■ **Work to complete**
Review the material line by line. Identify and copy every line that contains the string "green".
** Given records follows **
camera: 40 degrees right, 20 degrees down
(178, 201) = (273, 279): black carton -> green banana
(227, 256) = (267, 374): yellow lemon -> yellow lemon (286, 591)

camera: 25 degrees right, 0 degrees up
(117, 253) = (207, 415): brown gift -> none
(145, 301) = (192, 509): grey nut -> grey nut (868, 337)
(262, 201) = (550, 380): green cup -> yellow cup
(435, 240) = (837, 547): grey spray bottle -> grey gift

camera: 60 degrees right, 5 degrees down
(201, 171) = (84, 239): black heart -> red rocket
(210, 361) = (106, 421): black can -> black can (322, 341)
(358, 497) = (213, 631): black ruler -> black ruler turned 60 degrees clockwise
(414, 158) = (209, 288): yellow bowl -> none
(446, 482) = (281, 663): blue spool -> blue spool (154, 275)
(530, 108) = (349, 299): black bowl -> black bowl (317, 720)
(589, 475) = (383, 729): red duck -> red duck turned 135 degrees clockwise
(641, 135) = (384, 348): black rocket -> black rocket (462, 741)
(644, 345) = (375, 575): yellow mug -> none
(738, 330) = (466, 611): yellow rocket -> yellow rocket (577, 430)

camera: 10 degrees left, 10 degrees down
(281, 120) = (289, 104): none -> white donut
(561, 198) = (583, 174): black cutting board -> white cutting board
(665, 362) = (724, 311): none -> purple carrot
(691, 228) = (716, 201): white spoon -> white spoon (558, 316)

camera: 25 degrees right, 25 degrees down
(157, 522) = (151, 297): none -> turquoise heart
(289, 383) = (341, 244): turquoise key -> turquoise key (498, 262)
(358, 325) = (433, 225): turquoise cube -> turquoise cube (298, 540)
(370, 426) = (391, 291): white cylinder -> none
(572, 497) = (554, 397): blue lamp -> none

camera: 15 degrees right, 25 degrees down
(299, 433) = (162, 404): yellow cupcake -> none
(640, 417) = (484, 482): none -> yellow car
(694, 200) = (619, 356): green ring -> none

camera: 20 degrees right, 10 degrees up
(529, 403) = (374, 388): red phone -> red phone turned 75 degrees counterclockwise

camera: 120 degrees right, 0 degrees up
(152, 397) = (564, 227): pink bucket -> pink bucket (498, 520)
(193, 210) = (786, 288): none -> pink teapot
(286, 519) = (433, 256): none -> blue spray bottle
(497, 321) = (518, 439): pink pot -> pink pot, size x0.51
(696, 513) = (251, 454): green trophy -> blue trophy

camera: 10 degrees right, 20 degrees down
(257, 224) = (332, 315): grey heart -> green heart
** End of Given records **
■ **Result for this exercise**
(178, 201) = (273, 279): black carton -> green banana
(262, 201) = (550, 380): green cup -> yellow cup
(694, 200) = (619, 356): green ring -> none
(696, 513) = (251, 454): green trophy -> blue trophy
(257, 224) = (332, 315): grey heart -> green heart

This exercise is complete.